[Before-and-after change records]

--------------------------------------------------

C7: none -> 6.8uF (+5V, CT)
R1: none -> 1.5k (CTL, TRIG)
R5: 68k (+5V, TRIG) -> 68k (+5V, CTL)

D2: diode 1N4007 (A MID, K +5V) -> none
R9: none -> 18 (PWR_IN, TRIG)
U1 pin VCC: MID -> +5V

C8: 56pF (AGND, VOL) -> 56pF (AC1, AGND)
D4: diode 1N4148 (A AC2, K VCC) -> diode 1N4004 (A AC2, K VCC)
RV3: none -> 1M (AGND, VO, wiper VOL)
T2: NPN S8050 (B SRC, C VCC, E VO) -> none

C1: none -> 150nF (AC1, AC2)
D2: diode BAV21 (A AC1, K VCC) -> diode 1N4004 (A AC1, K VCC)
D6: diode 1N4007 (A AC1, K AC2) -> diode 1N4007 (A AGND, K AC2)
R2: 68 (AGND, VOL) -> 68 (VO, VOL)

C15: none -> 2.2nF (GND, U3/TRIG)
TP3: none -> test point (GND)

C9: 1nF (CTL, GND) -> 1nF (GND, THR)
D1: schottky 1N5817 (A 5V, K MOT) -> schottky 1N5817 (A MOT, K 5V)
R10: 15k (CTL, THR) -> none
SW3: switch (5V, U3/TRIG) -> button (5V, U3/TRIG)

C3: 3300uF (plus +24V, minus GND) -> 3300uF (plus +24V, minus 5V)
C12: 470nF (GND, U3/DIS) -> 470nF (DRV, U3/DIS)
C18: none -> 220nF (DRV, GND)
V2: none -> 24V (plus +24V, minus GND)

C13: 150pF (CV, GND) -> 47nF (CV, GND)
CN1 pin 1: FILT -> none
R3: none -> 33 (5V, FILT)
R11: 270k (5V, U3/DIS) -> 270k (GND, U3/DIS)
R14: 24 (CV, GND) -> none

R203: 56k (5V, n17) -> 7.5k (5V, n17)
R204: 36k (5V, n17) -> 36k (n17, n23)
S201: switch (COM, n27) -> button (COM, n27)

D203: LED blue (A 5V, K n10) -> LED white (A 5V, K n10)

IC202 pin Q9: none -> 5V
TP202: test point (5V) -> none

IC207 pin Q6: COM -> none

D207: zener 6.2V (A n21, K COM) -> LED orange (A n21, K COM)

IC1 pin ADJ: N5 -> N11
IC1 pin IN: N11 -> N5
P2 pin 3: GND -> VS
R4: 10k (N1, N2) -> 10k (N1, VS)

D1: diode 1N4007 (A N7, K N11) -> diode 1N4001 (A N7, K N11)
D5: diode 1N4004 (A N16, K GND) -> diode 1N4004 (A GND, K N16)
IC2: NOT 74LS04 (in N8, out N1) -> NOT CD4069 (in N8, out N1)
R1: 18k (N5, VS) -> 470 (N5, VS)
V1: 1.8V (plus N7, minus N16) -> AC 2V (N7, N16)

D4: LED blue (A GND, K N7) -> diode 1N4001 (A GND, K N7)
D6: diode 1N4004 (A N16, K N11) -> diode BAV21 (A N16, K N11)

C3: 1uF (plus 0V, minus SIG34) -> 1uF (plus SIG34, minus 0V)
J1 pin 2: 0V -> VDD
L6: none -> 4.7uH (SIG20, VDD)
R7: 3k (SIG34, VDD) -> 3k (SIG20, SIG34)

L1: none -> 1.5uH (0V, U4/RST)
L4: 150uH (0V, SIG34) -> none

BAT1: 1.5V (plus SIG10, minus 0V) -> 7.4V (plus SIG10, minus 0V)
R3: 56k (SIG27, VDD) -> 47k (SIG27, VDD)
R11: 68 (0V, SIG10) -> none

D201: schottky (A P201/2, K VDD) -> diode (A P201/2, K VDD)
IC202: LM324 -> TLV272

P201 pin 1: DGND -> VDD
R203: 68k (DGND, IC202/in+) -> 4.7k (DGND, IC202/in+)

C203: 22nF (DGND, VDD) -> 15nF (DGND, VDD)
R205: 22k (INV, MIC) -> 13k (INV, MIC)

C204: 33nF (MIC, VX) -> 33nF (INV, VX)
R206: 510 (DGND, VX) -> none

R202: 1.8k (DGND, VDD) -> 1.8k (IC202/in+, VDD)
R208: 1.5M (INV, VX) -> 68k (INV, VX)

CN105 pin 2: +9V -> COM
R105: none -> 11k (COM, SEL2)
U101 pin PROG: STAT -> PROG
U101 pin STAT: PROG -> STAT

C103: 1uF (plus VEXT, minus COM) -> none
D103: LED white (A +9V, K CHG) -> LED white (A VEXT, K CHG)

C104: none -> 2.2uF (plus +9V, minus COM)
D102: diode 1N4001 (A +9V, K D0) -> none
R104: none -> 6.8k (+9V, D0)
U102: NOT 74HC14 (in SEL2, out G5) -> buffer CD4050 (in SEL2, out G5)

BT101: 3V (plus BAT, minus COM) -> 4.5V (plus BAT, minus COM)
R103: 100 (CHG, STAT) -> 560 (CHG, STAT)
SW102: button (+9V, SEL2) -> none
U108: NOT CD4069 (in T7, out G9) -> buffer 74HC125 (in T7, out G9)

--------------------------------------------------

Task goal: Make sure every record is repeated exactly.

Answer to this task:
C7: none -> 6.8uF (+5V, CT)
R1: none -> 1.5k (CTL, TRIG)
R5: 68k (+5V, TRIG) -> 68k (+5V, CTL)

D2: diode 1N4007 (A MID, K +5V) -> none
R9: none -> 18 (PWR_IN, TRIG)
U1 pin VCC: MID -> +5V

C8: 56pF (AGND, VOL) -> 56pF (AC1, AGND)
D4: diode 1N4148 (A AC2, K VCC) -> diode 1N4004 (A AC2, K VCC)
RV3: none -> 1M (AGND, VO, wiper VOL)
T2: NPN S8050 (B SRC, C VCC, E VO) -> none

C1: none -> 150nF (AC1, AC2)
D2: diode BAV21 (A AC1, K VCC) -> diode 1N4004 (A AC1, K VCC)
D6: diode 1N4007 (A AC1, K AC2) -> diode 1N4007 (A AGND, K AC2)
R2: 68 (AGND, VOL) -> 68 (VO, VOL)

C15: none -> 2.2nF (GND, U3/TRIG)
TP3: none -> test point (GND)

C9: 1nF (CTL, GND) -> 1nF (GND, THR)
D1: schottky 1N5817 (A 5V, K MOT) -> schottky 1N5817 (A MOT, K 5V)
R10: 15k (CTL, THR) -> none
SW3: switch (5V, U3/TRIG) -> button (5V, U3/TRIG)

C3: 3300uF (plus +24V, minus GND) -> 3300uF (plus +24V, minus 5V)
C12: 470nF (GND, U3/DIS) -> 470nF (DRV, U3/DIS)
C18: none -> 220nF (DRV, GND)
V2: none -> 24V (plus +24V, minus GND)

C13: 150pF (CV, GND) -> 47nF (CV, GND)
CN1 pin 1: FILT -> none
R3: none -> 33 (5V, FILT)
R11: 270k (5V, U3/DIS) -> 270k (GND, U3/DIS)
R14: 24 (CV, GND) -> none

R203: 56k (5V, n17) -> 7.5k (5V, n17)
R204: 36k (5V, n17) -> 36k (n17, n23)
S201: switch (COM, n27) -> button (COM, n27)

D203: LED blue (A 5V, K n10) -> LED white (A 5V, K n10)

IC202 pin Q9: none -> 5V
TP202: test point (5V) -> none

IC207 pin Q6: COM -> none

D207: zener 6.2V (A n21, K COM) -> LED orange (A n21, K COM)

IC1 pin ADJ: N5 -> N11
IC1 pin IN: N11 -> N5
P2 pin 3: GND -> VS
R4: 10k (N1, N2) -> 10k (N1, VS)

D1: diode 1N4007 (A N7, K N11) -> diode 1N4001 (A N7, K N11)
D5: diode 1N4004 (A N16, K GND) -> diode 1N4004 (A GND, K N16)
IC2: NOT 74LS04 (in N8, out N1) -> NOT CD4069 (in N8, out N1)
R1: 18k (N5, VS) -> 470 (N5, VS)
V1: 1.8V (plus N7, minus N16) -> AC 2V (N7, N16)

D4: LED blue (A GND, K N7) -> diode 1N4001 (A GND, K N7)
D6: diode 1N4004 (A N16, K N11) -> diode BAV21 (A N16, K N11)

C3: 1uF (plus 0V, minus SIG34) -> 1uF (plus SIG34, minus 0V)
J1 pin 2: 0V -> VDD
L6: none -> 4.7uH (SIG20, VDD)
R7: 3k (SIG34, VDD) -> 3k (SIG20, SIG34)

L1: none -> 1.5uH (0V, U4/RST)
L4: 150uH (0V, SIG34) -> none

BAT1: 1.5V (plus SIG10, minus 0V) -> 7.4V (plus SIG10, minus 0V)
R3: 56k (SIG27, VDD) -> 47k (SIG27, VDD)
R11: 68 (0V, SIG10) -> none

D201: schottky (A P201/2, K VDD) -> diode (A P201/2, K VDD)
IC202: LM324 -> TLV272

P201 pin 1: DGND -> VDD
R203: 68k (DGND, IC202/in+) -> 4.7k (DGND, IC202/in+)

C203: 22nF (DGND, VDD) -> 15nF (DGND, VDD)
R205: 22k (INV, MIC) -> 13k (INV, MIC)

C204: 33nF (MIC, VX) -> 33nF (INV, VX)
R206: 510 (DGND, VX) -> none

R202: 1.8k (DGND, VDD) -> 1.8k (IC202/in+, VDD)
R208: 1.5M (INV, VX) -> 68k (INV, VX)

CN105 pin 2: +9V -> COM
R105: none -> 11k (COM, SEL2)
U101 pin PROG: STAT -> PROG
U101 pin STAT: PROG -> STAT

C103: 1uF (plus VEXT, minus COM) -> none
D103: LED white (A +9V, K CHG) -> LED white (A VEXT, K CHG)

C104: none -> 2.2uF (plus +9V, minus COM)
D102: diode 1N4001 (A +9V, K D0) -> none
R104: none -> 6.8k (+9V, D0)
U102: NOT 74HC14 (in SEL2, out G5) -> buffer CD4050 (in SEL2, out G5)

BT101: 3V (plus BAT, minus COM) -> 4.5V (plus BAT, minus COM)
R103: 100 (CHG, STAT) -> 560 (CHG, STAT)
SW102: button (+9V, SEL2) -> none
U108: NOT CD4069 (in T7, out G9) -> buffer 74HC125 (in T7, out G9)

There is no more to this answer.